_Problem requirements_
If a line includes "none", copy it out of the entries.

[Modification records]
::::::
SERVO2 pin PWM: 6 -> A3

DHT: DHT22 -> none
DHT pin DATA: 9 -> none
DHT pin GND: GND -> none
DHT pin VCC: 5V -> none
::::::
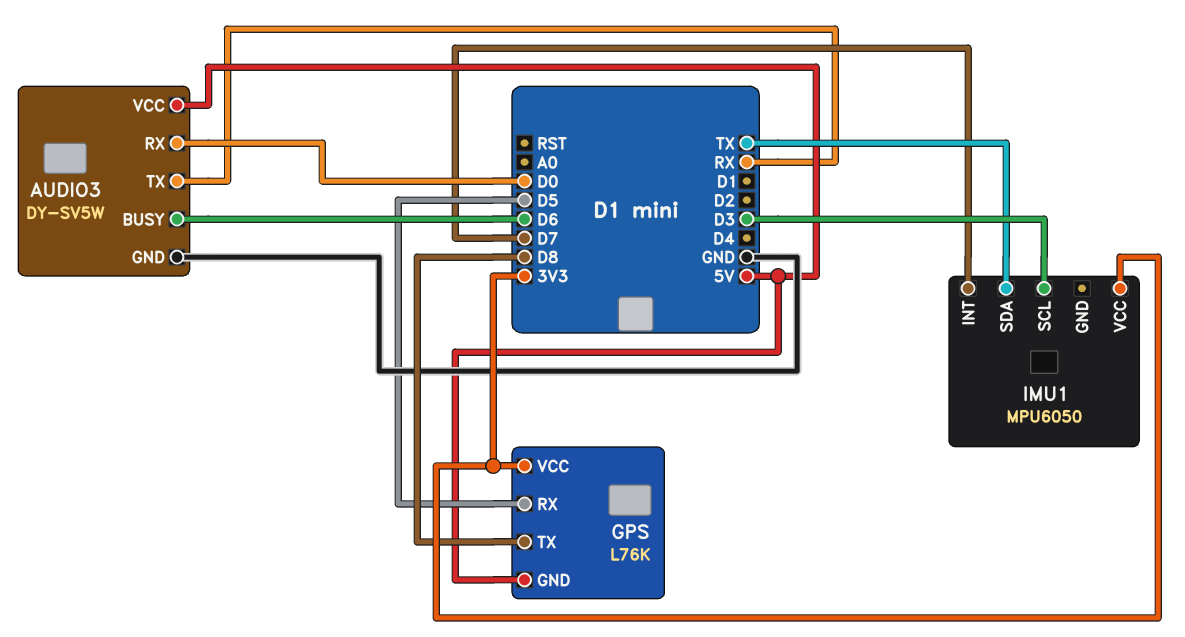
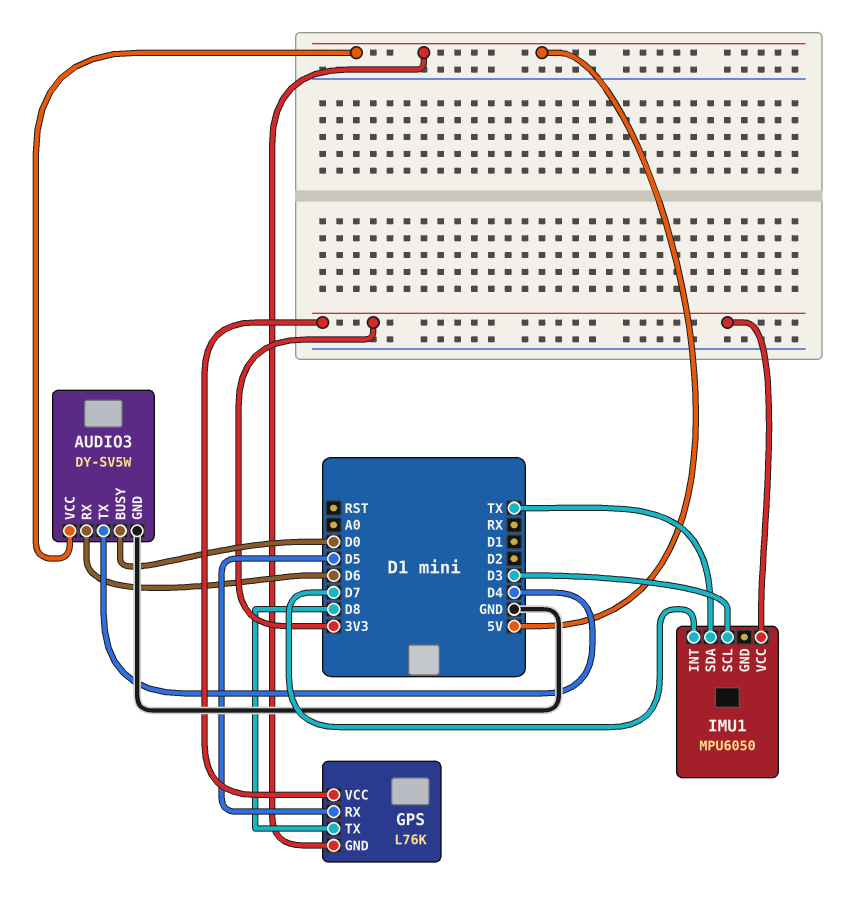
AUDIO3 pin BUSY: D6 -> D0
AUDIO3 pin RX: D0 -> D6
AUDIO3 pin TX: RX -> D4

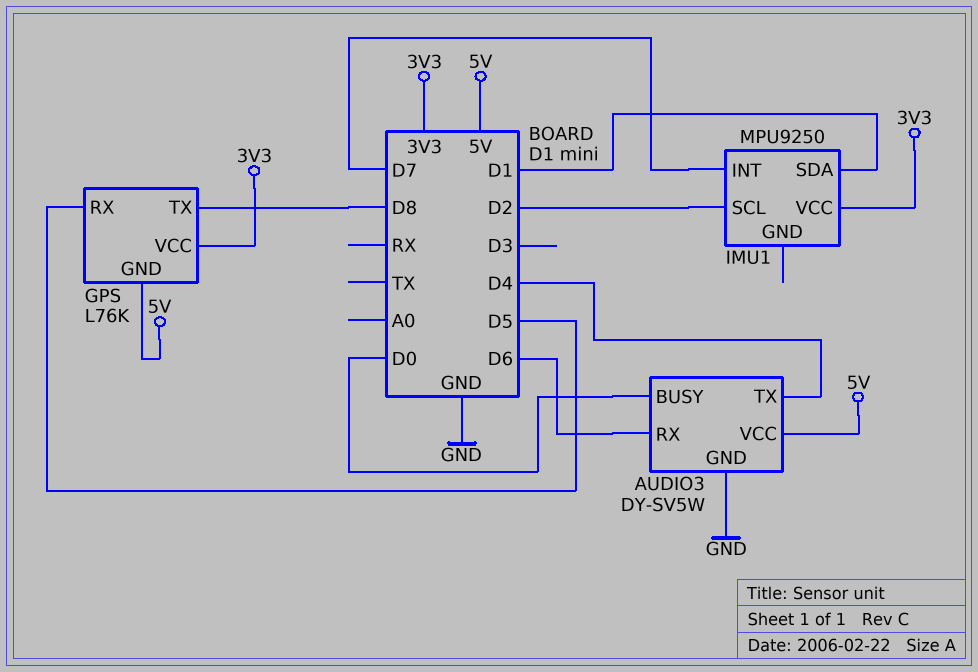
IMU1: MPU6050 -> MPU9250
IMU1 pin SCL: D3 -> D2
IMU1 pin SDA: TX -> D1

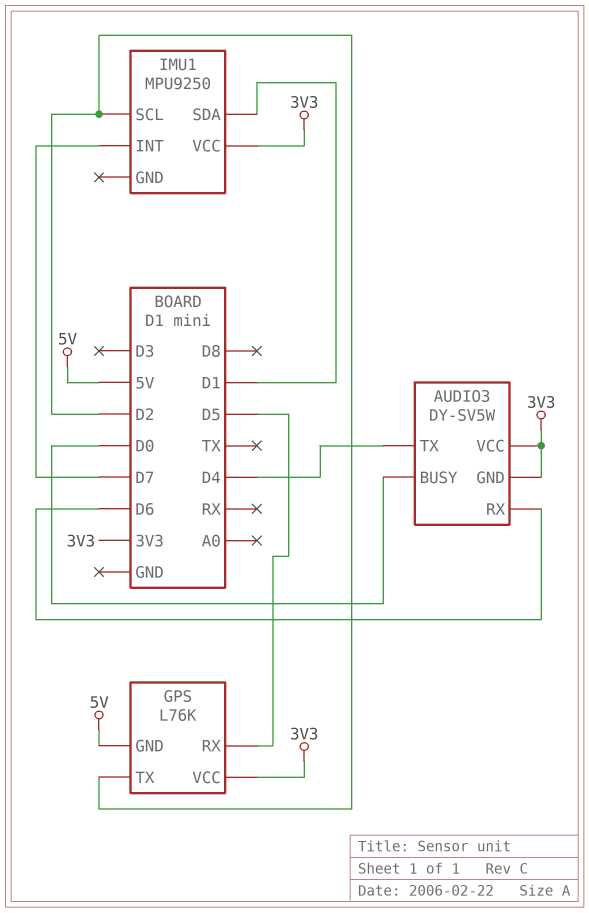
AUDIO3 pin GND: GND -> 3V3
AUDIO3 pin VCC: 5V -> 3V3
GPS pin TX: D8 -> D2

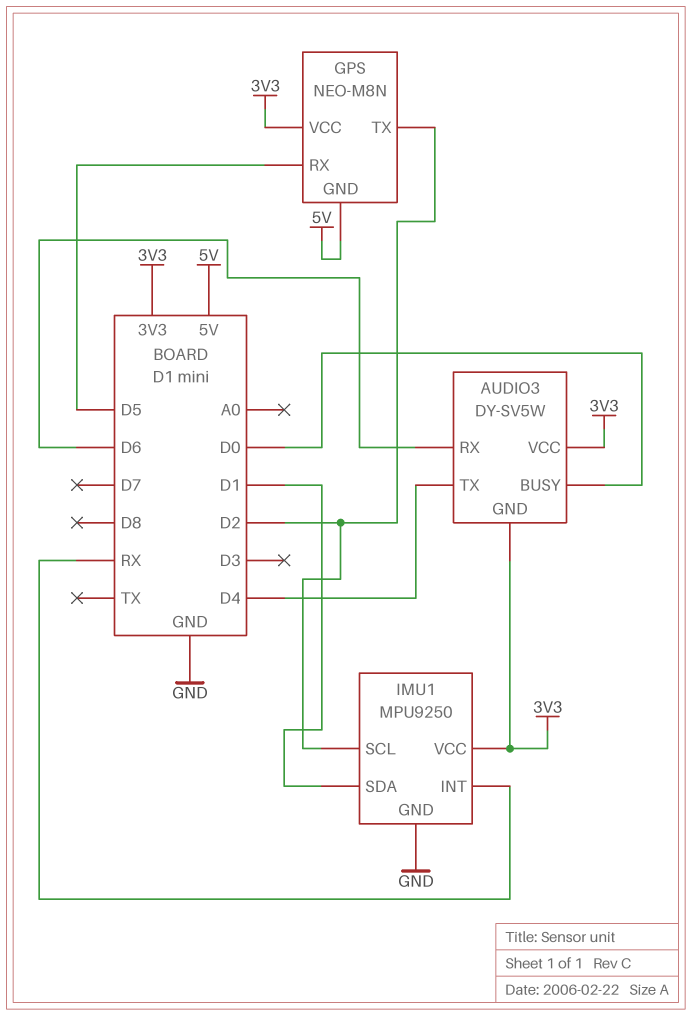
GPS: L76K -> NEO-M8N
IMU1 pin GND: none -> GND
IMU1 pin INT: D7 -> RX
::::::
_Task output_
DHT: DHT22 -> none
DHT pin DATA: 9 -> none
DHT pin GND: GND -> none
DHT pin VCC: 5V -> none
IMU1 pin GND: none -> GND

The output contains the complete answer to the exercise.